↓

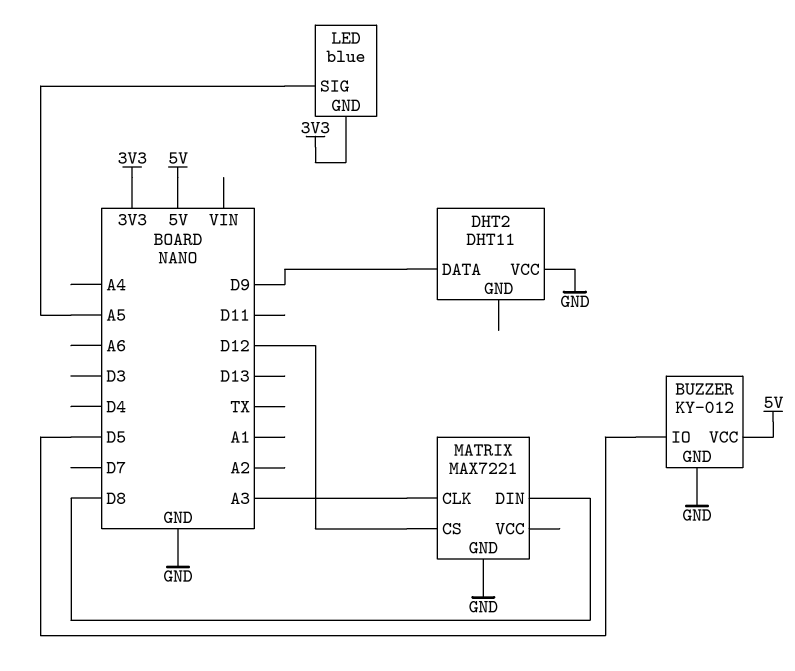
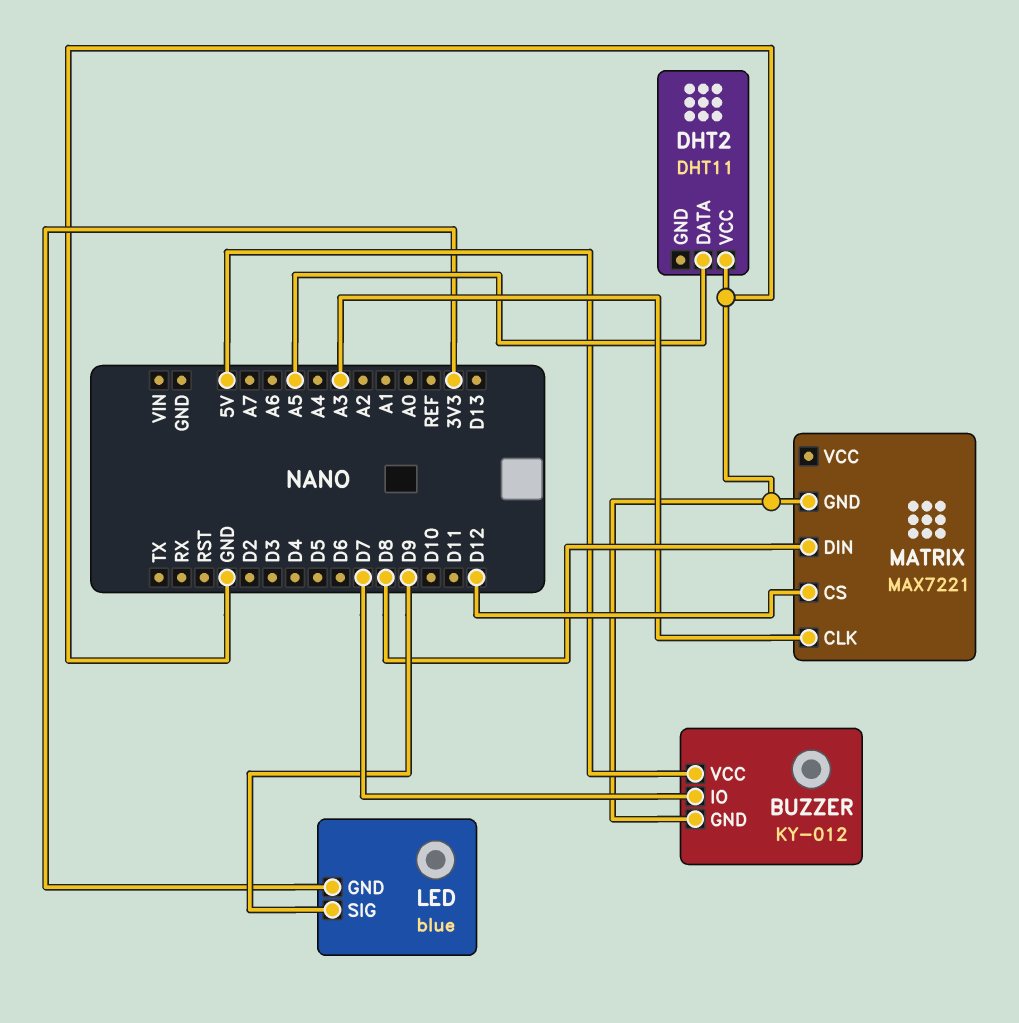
BUZZER pin IO: D5 -> D7
DHT2 pin DATA: D9 -> A5
LED pin SIG: A5 -> D9

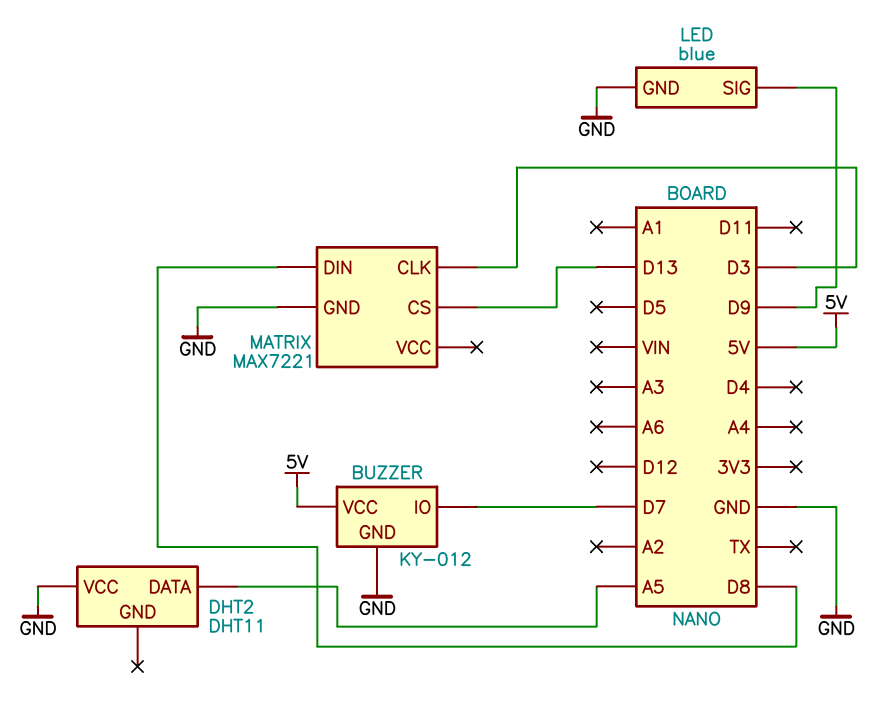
LED pin GND: 3V3 -> GND
MATRIX pin CLK: A3 -> D3
MATRIX pin CS: D12 -> D13

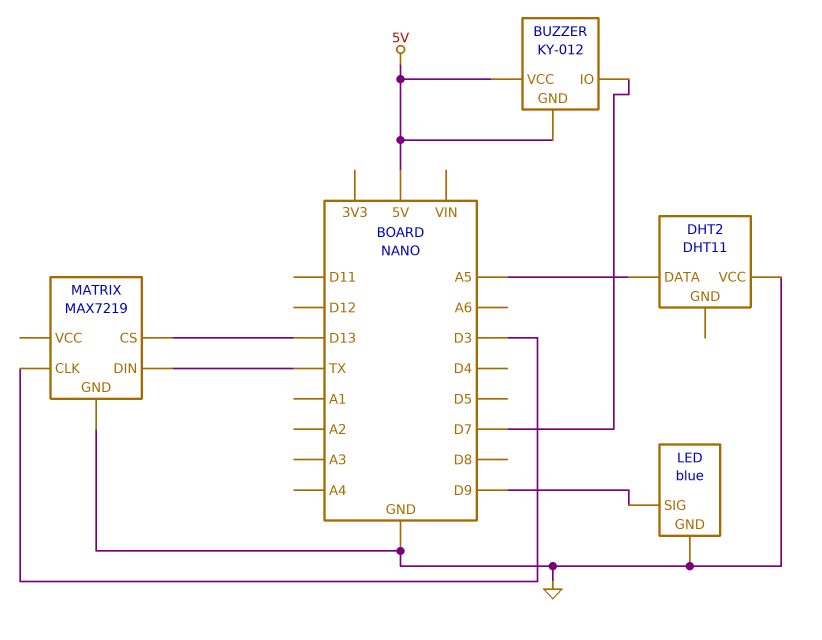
BUZZER pin GND: GND -> 5V
MATRIX: MAX7221 -> MAX7219
MATRIX pin DIN: D8 -> TX

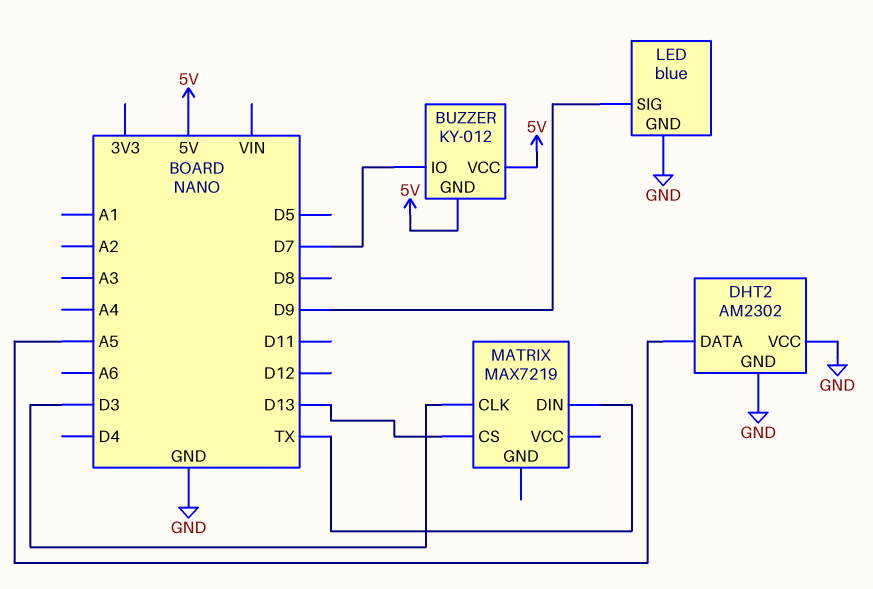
DHT2: DHT11 -> AM2302
DHT2 pin GND: none -> GND
MATRIX pin GND: GND -> none

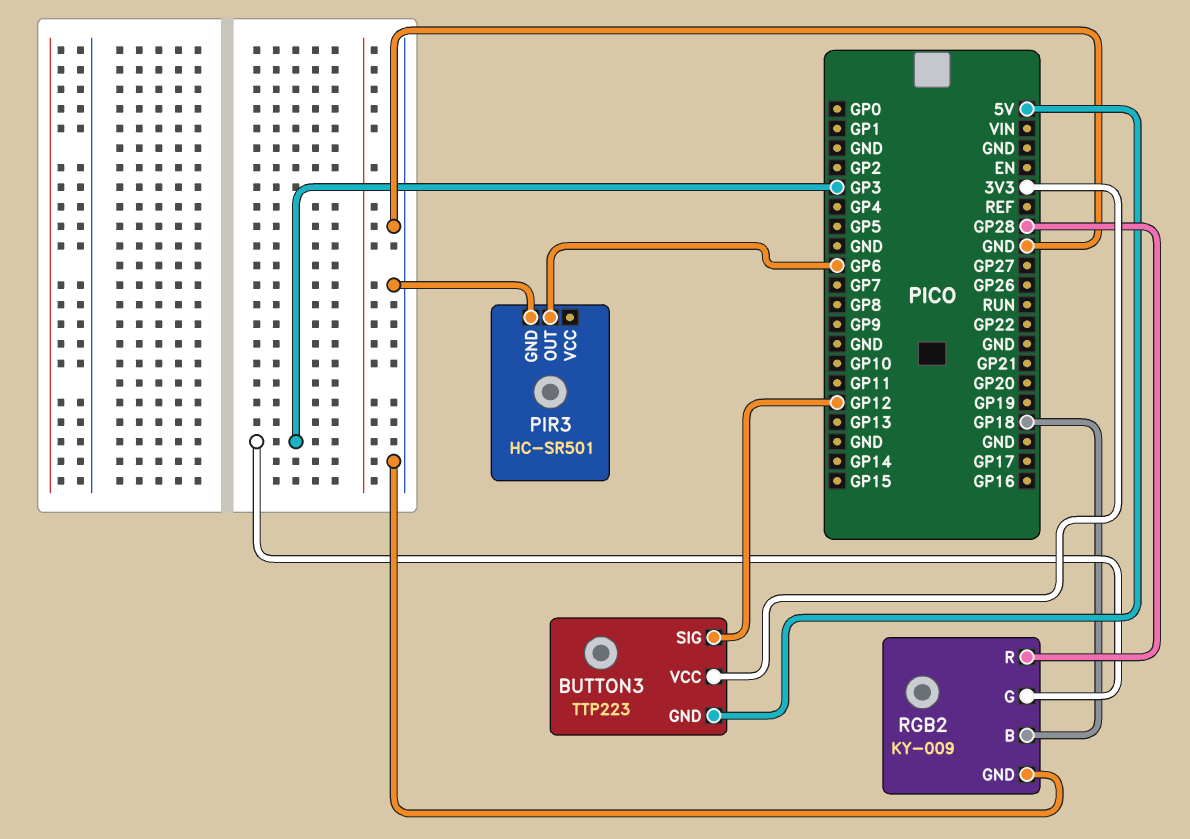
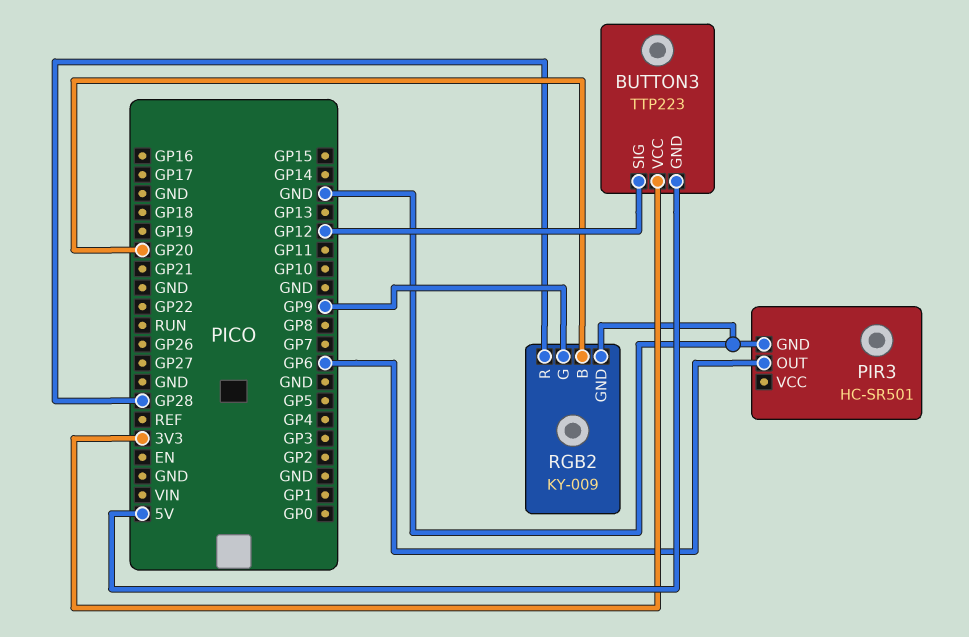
RGB2 pin B: GP18 -> GP20
RGB2 pin G: GP3 -> GP9

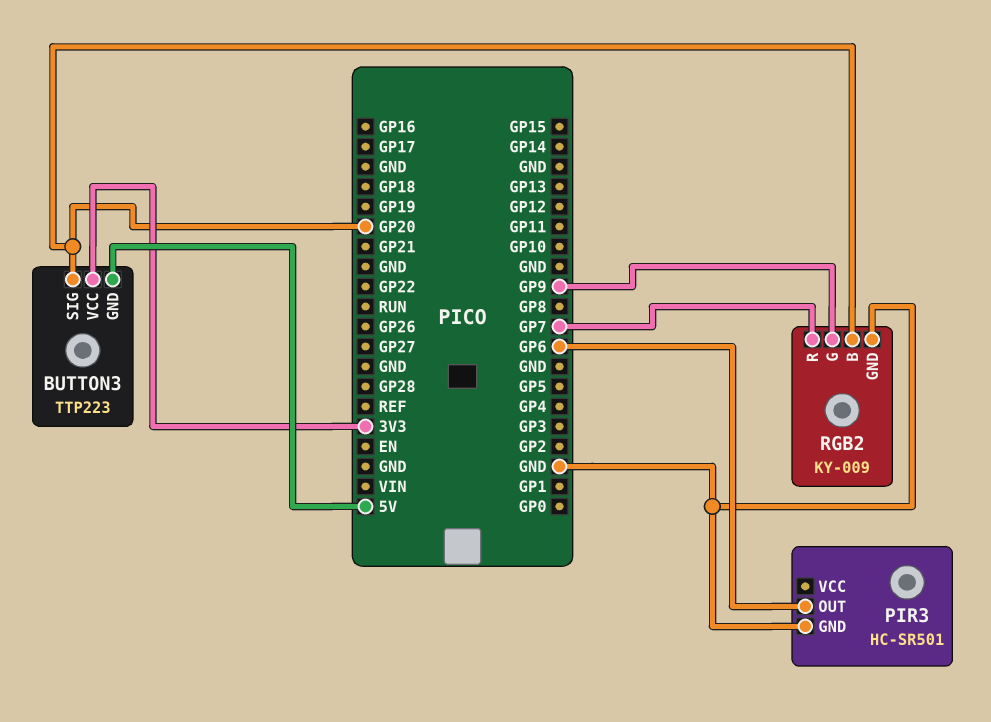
BUTTON3 pin SIG: GP12 -> GP20
RGB2 pin R: GP28 -> GP7

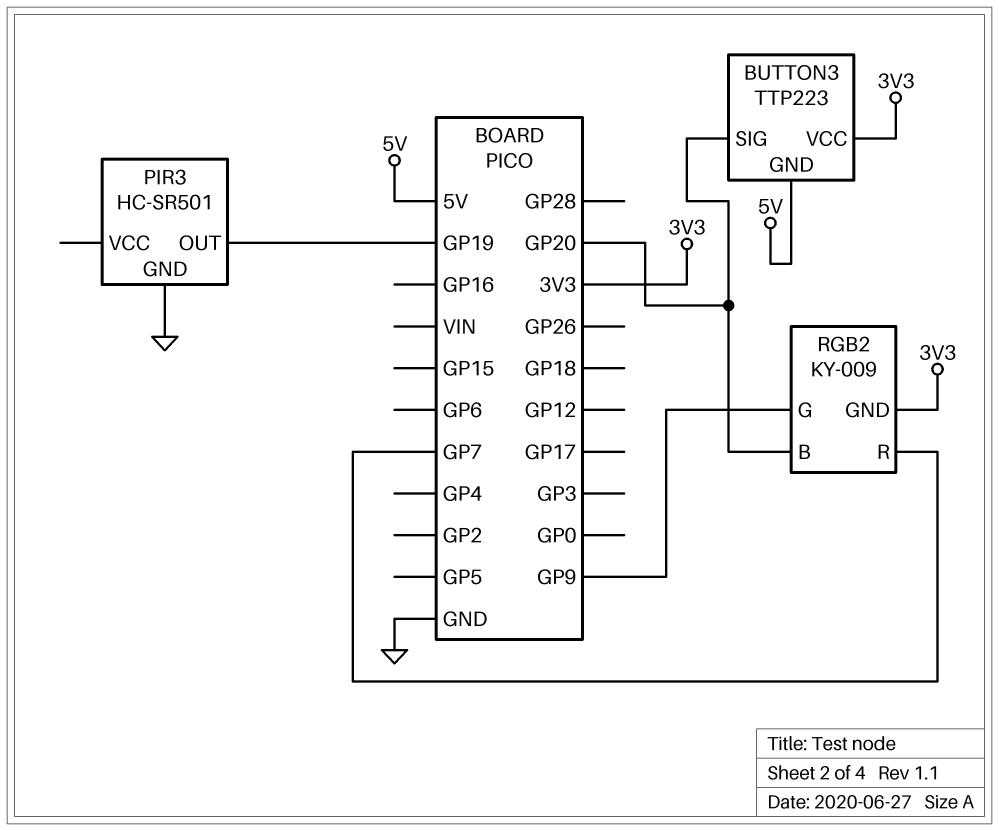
PIR3 pin OUT: GP6 -> GP19
RGB2 pin GND: GND -> 3V3

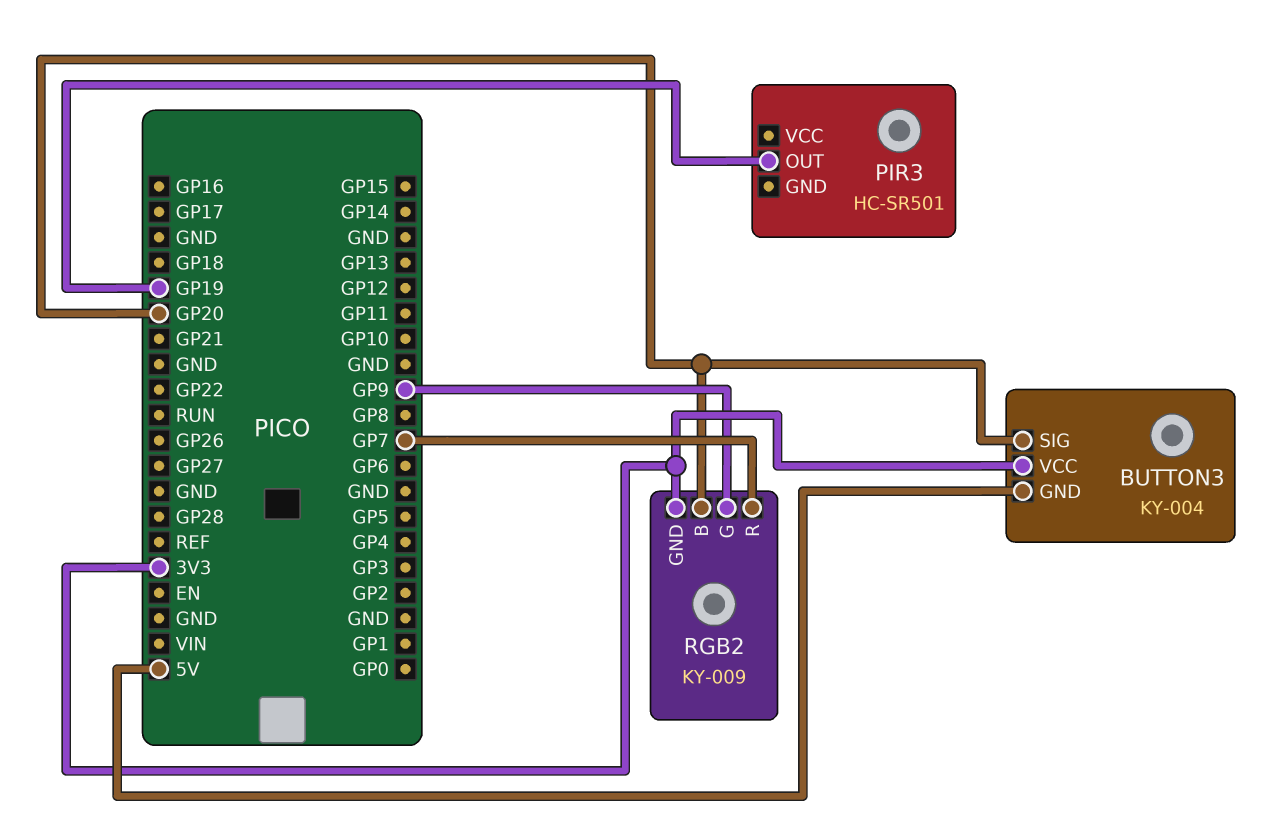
BUTTON3: TTP223 -> KY-004
PIR3 pin GND: GND -> none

↑

[About this exercise]
Copy back, word for word, every line between the top of the material above and the line that contains "RGB2 pin G: GP3 -> GP9", both included, without any pictures.

[Task output]
BUZZER pin IO: D5 -> D7
DHT2 pin DATA: D9 -> A5
LED pin SIG: A5 -> D9

LED pin GND: 3V3 -> GND
MATRIX pin CLK: A3 -> D3
MATRIX pin CS: D12 -> D13

BUZZER pin GND: GND -> 5V
MATRIX: MAX7221 -> MAX7219
MATRIX pin DIN: D8 -> TX

DHT2: DHT11 -> AM2302
DHT2 pin GND: none -> GND
MATRIX pin GND: GND -> none

RGB2 pin B: GP18 -> GP20
RGB2 pin G: GP3 -> GP9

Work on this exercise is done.